__RECORDS TO PROCESS__
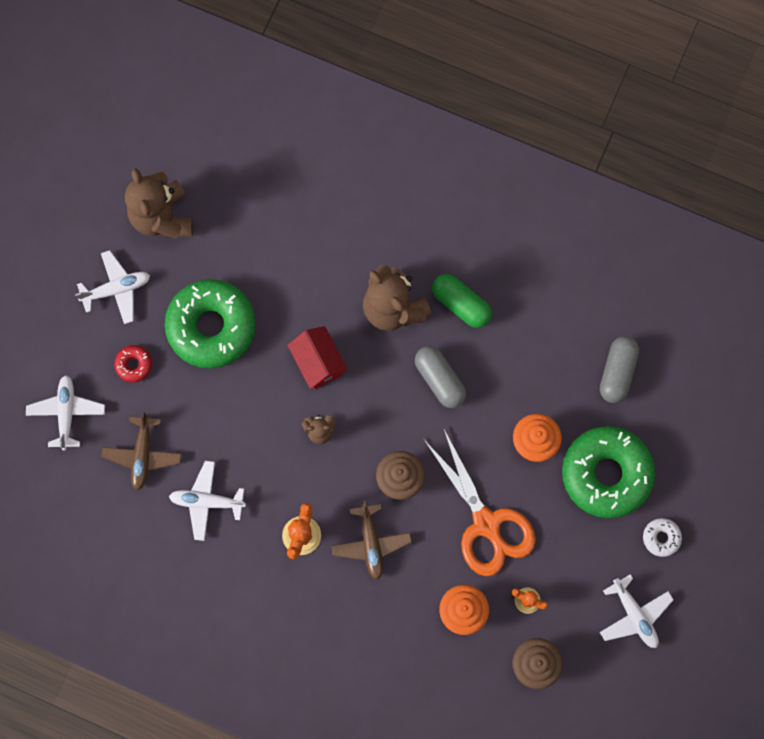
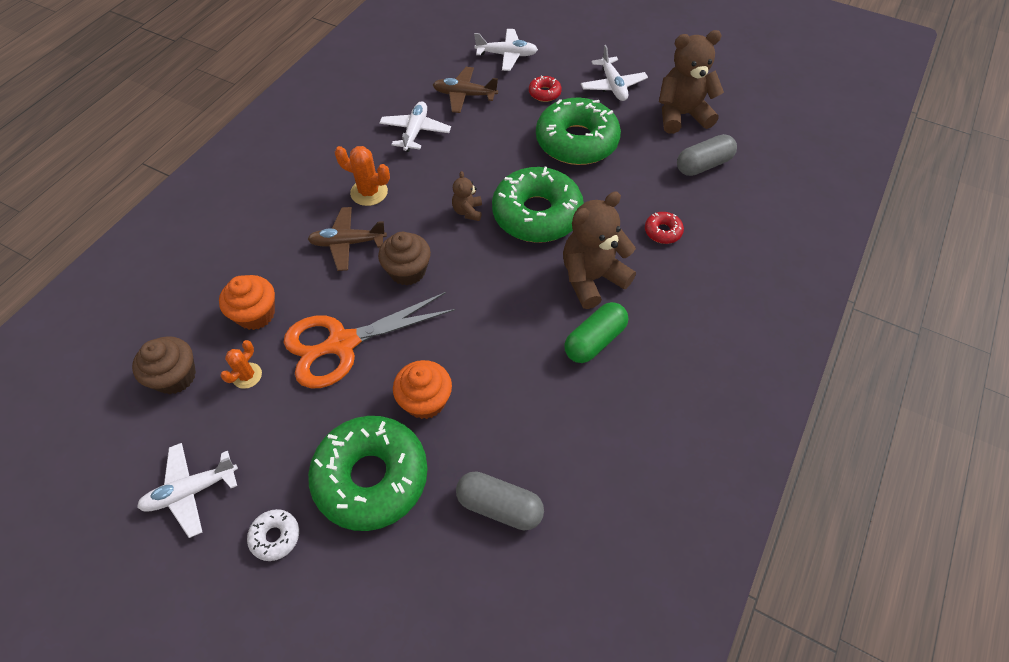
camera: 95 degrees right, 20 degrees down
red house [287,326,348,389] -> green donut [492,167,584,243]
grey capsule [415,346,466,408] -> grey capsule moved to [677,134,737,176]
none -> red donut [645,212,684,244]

---

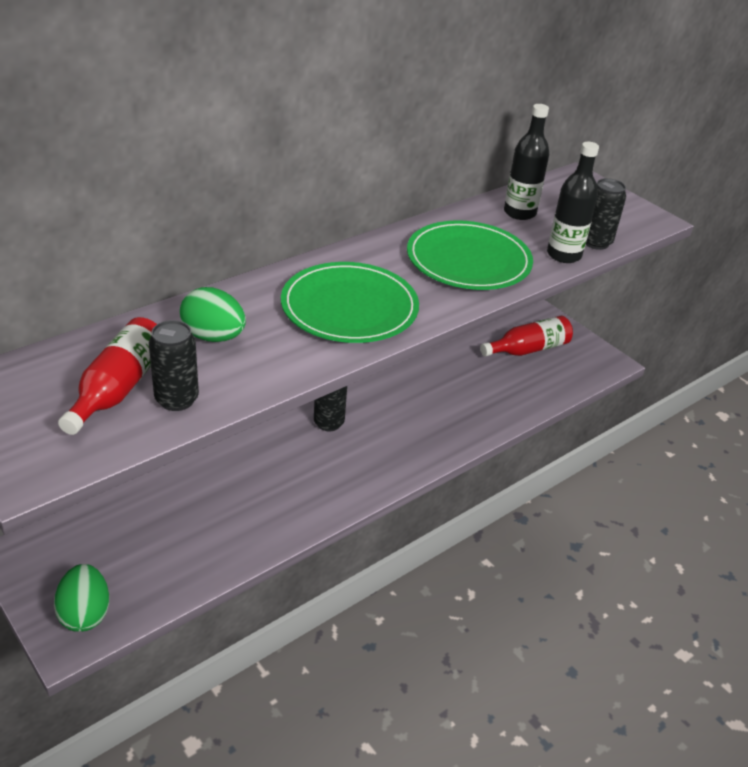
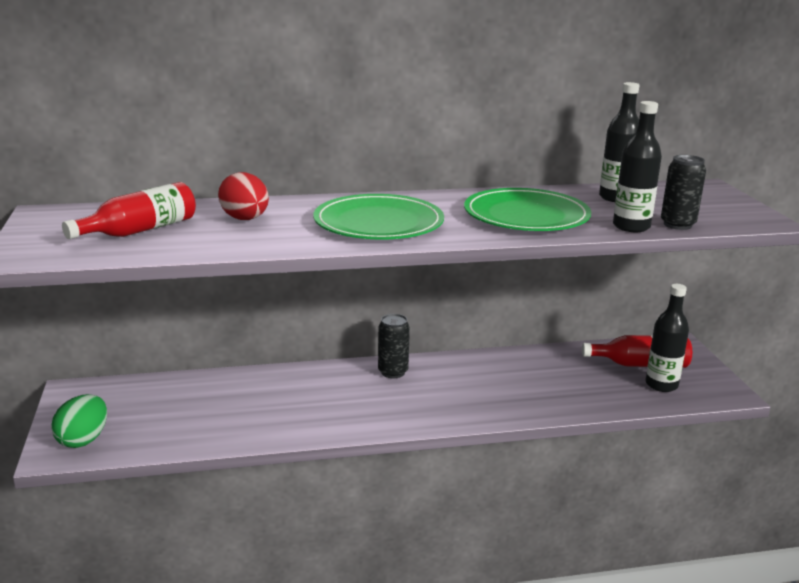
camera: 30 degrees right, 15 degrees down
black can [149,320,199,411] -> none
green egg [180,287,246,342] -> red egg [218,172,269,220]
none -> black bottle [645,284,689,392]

==

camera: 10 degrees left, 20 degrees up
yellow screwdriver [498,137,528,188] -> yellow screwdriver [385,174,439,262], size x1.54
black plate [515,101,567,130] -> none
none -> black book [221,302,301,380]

__TASK OBJECTIVE__
Each line in which the string "donut" is found must be copied from the data.

__COMPLETED TASK__
red house [287,326,348,389] -> green donut [492,167,584,243]
none -> red donut [645,212,684,244]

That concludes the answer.